◆ **What is being asked**
Where a line in the entries below contains the word "none", count it. Return the total alone.
#### Records provided
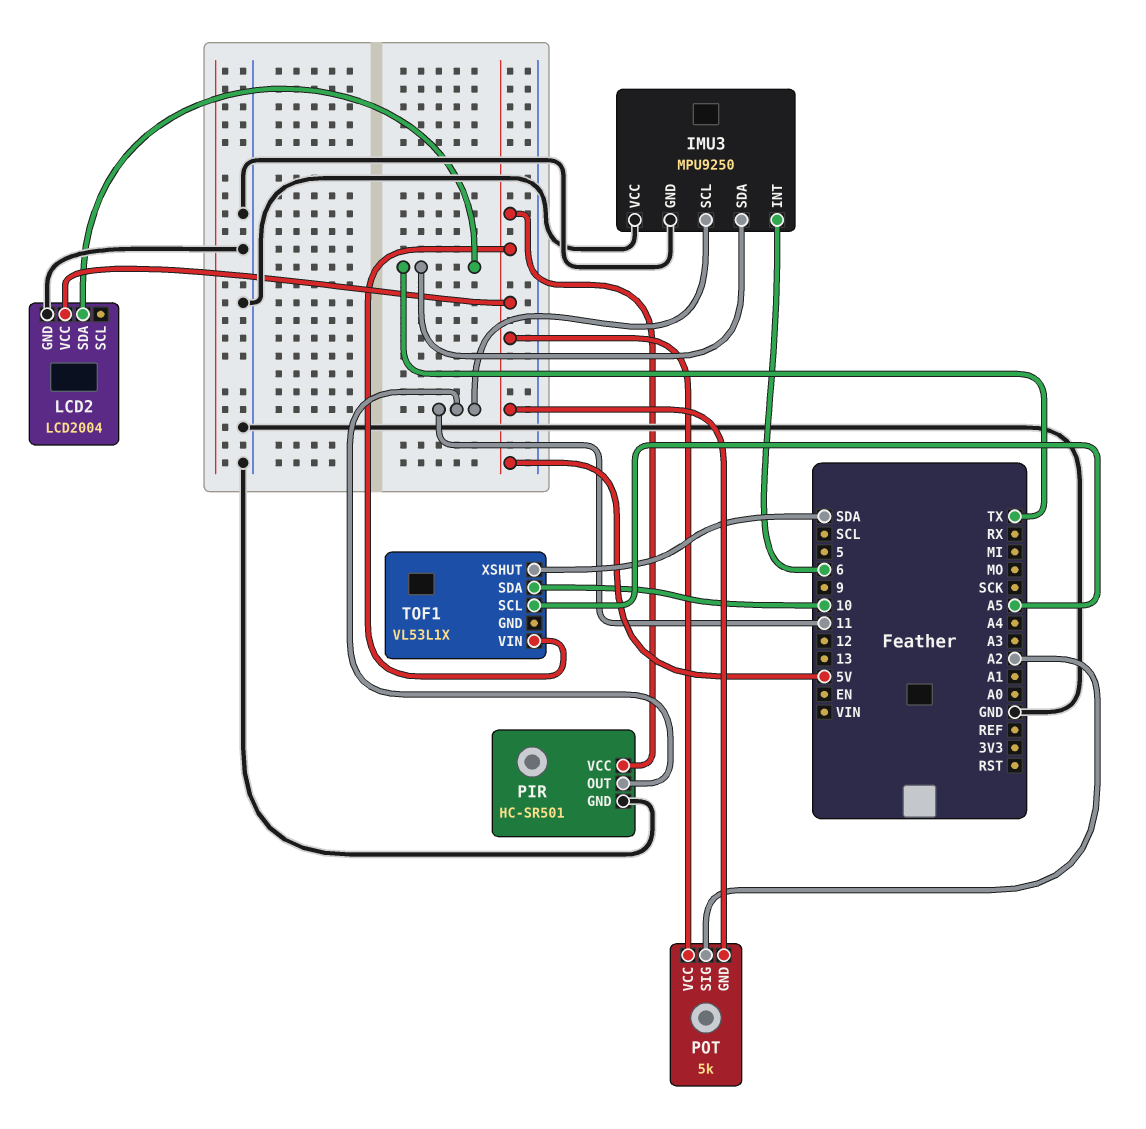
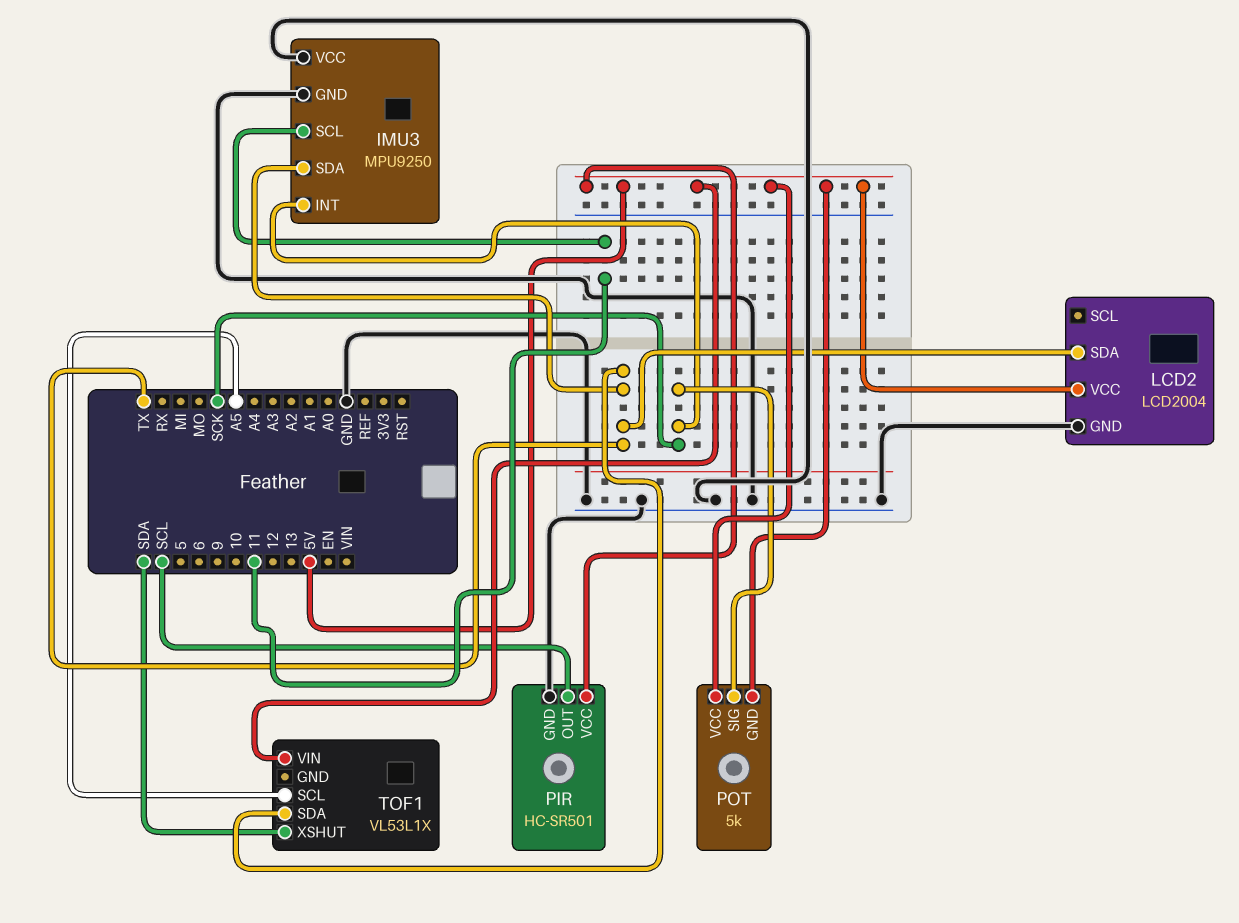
IMU3 pin INT: 6 -> SCK
PIR pin OUT: 11 -> SCL
POT pin SIG: A2 -> SCK
TOF1 pin SDA: 10 -> TX

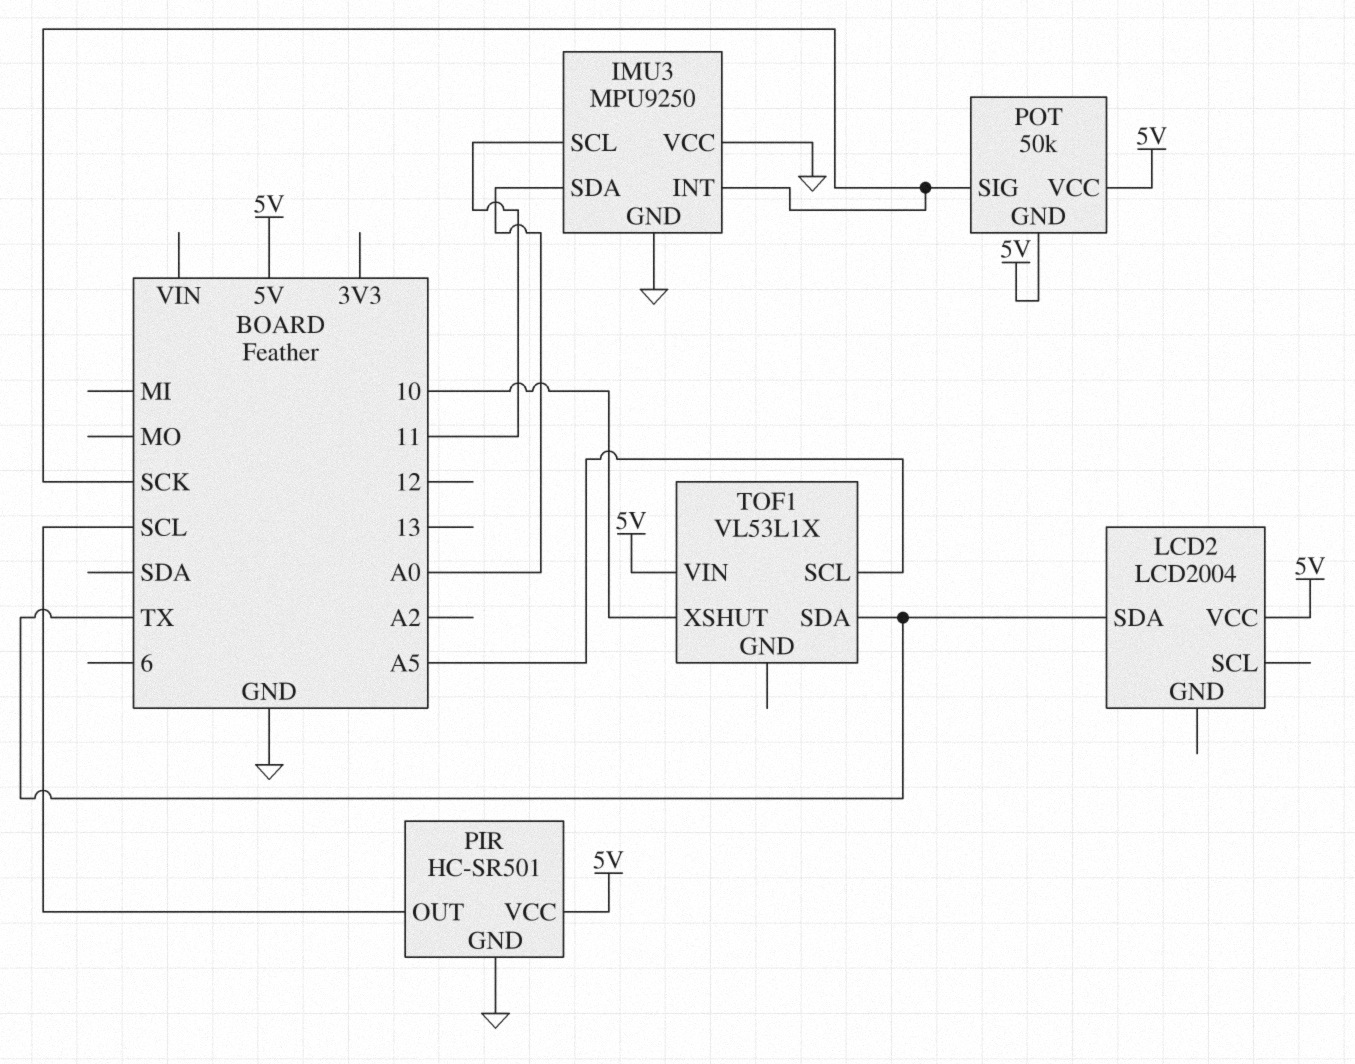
IMU3 pin SDA: TX -> A0
LCD2 pin GND: GND -> none
POT: 5k -> 50k
TOF1 pin XSHUT: SDA -> 10

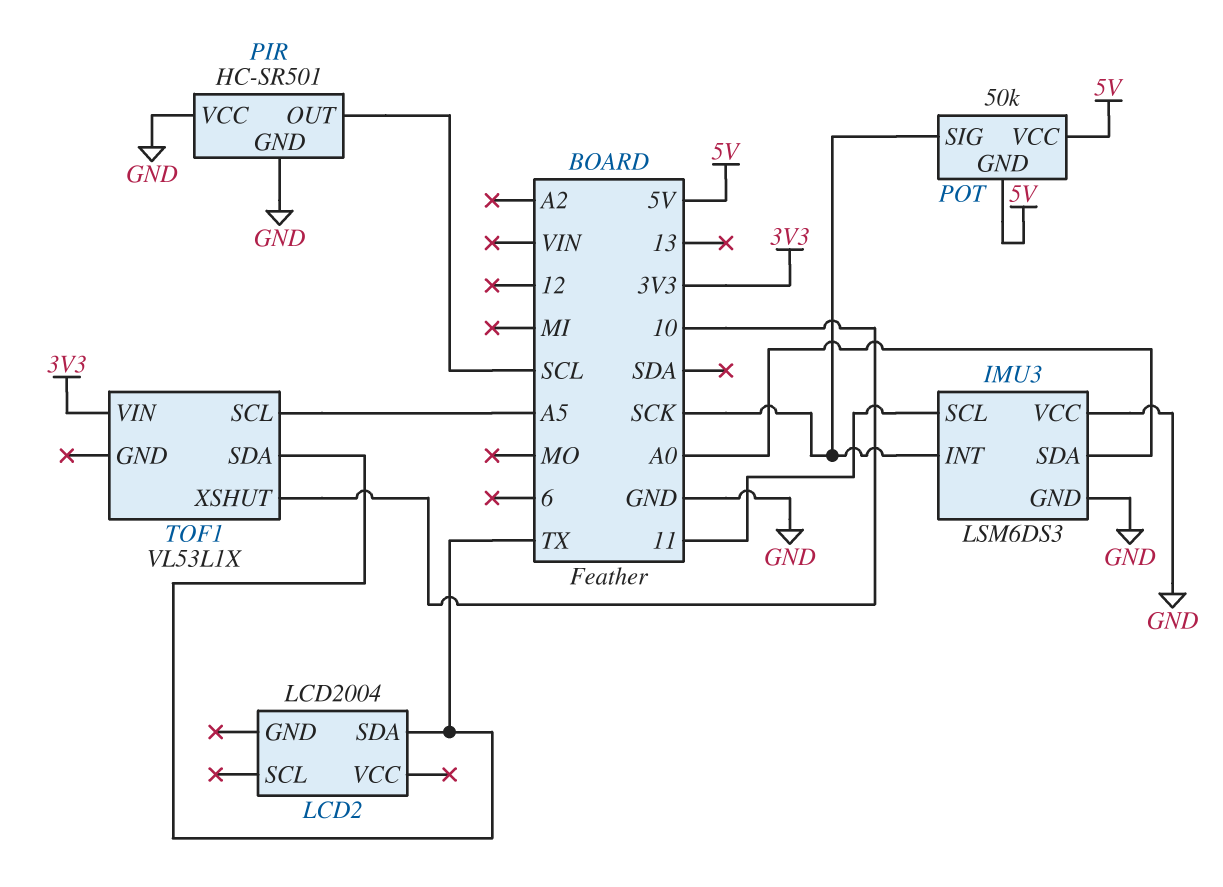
IMU3: MPU9250 -> LSM6DS3
LCD2 pin VCC: 5V -> none
PIR pin VCC: 5V -> GND
TOF1 pin VIN: 5V -> 3V3

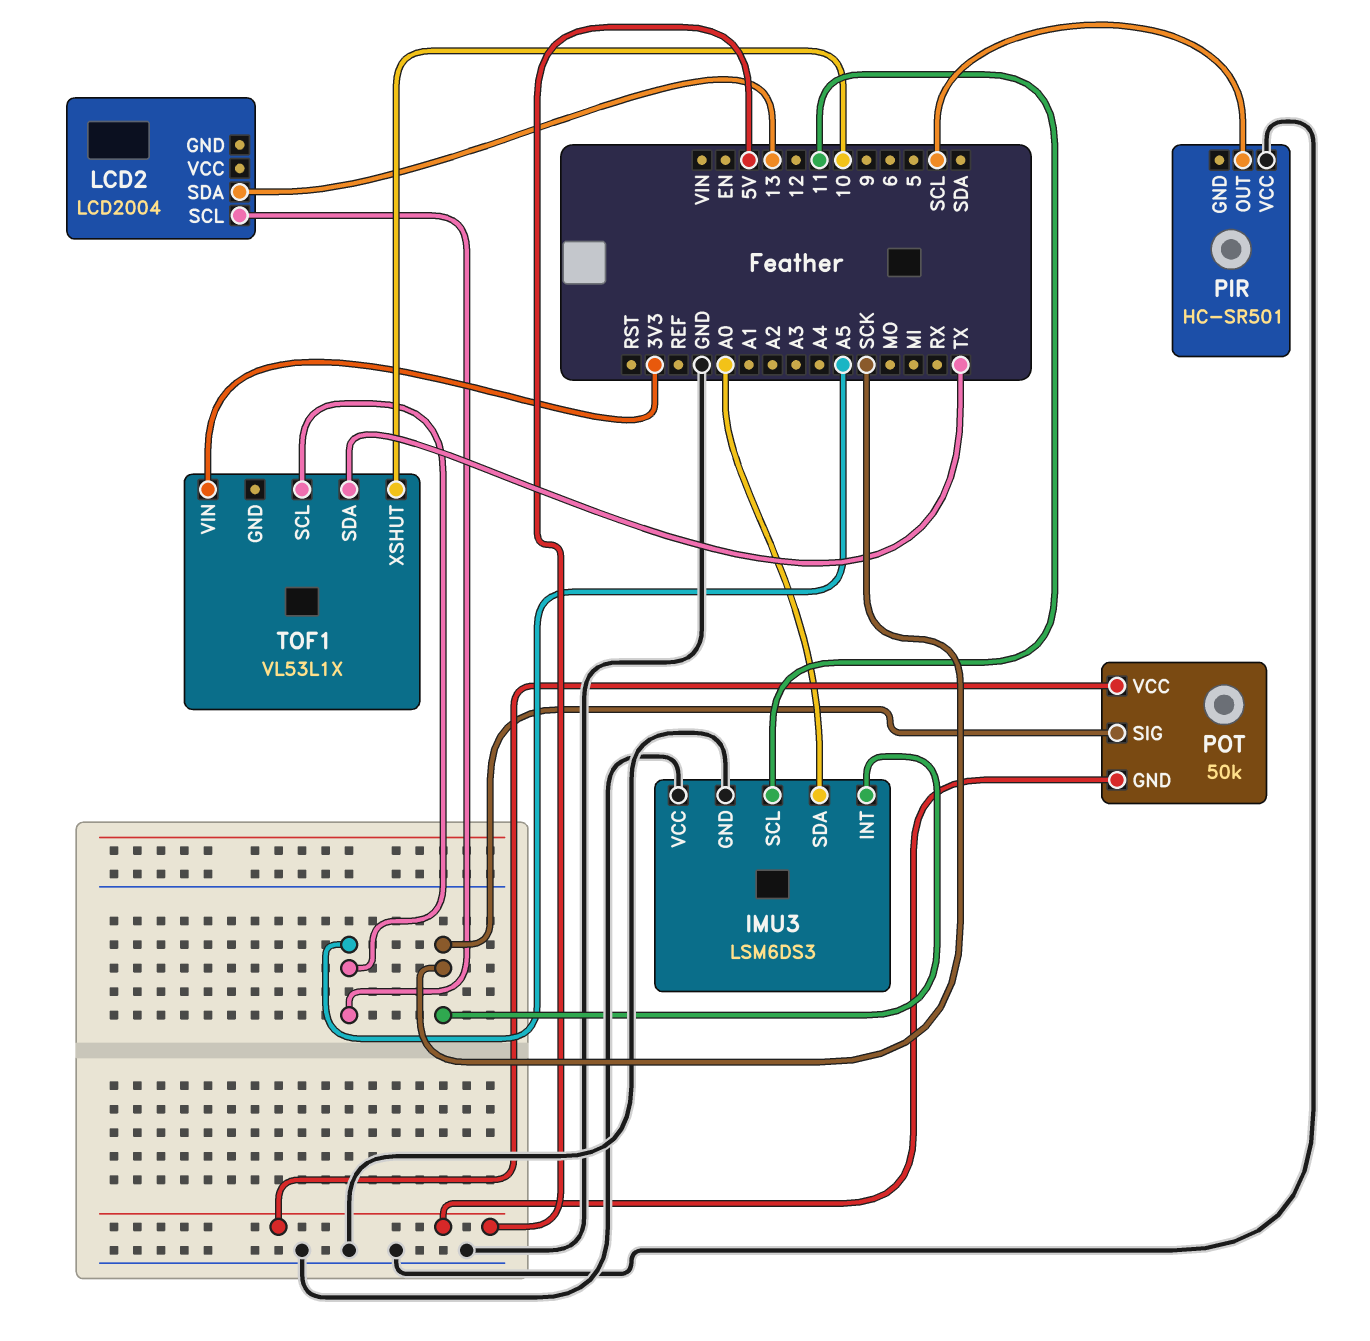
LCD2 pin SCL: none -> A5
LCD2 pin SDA: TX -> 13
PIR pin GND: GND -> none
########
◆ **Output**
4